**EXCERPTED RECORDS**:
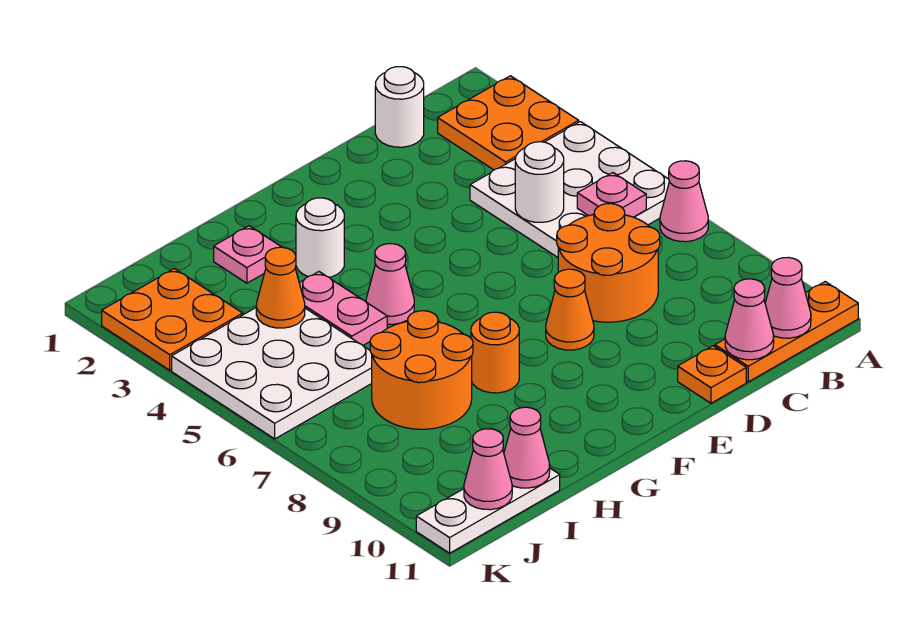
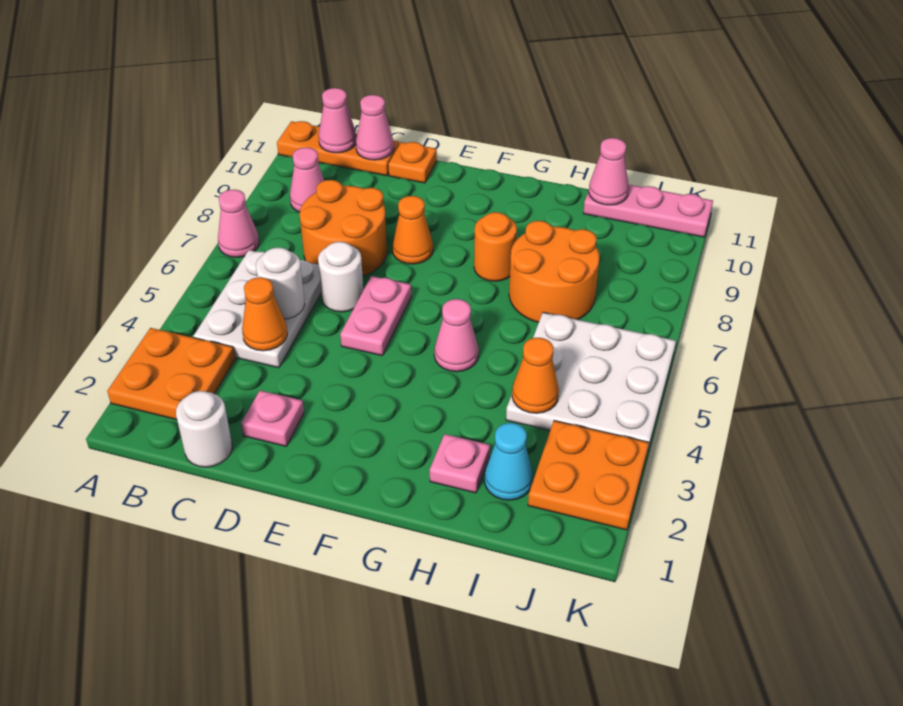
white 3x3 plate [470,122,669,257] -> white 2x3 plate [193,250,321,368]
pink 1x1 plate [577,173,646,217] -> pink 1x1 plate moved to [241,390,304,446]
none -> orange 1x1 cone [242,277,287,351]
white 1x1 round brick [296,198,344,278] -> white 1x1 round brick moved to [318,242,363,312]
pink 1x2 plate [299,272,387,345] -> pink 1x2 plate moved to [340,276,411,356]
none -> cyan 1x1 cone [484,423,533,500]
white 1x3 plate [416,468,560,553] -> pink 1x3 plate [583,185,713,237]
pink 1x1 cone [464,429,512,510] -> pink 1x1 cone moved to [290,147,324,212]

**WHAT NEEDS TO BE DONE**: Retype the lines from the one containing "none -> cyan 1x1 cone [484,423,533,500]" through the last line of the records. Leave out everything else.

**WRITTEN RESPONSE**:
none -> cyan 1x1 cone [484,423,533,500]
white 1x3 plate [416,468,560,553] -> pink 1x3 plate [583,185,713,237]
pink 1x1 cone [464,429,512,510] -> pink 1x1 cone moved to [290,147,324,212]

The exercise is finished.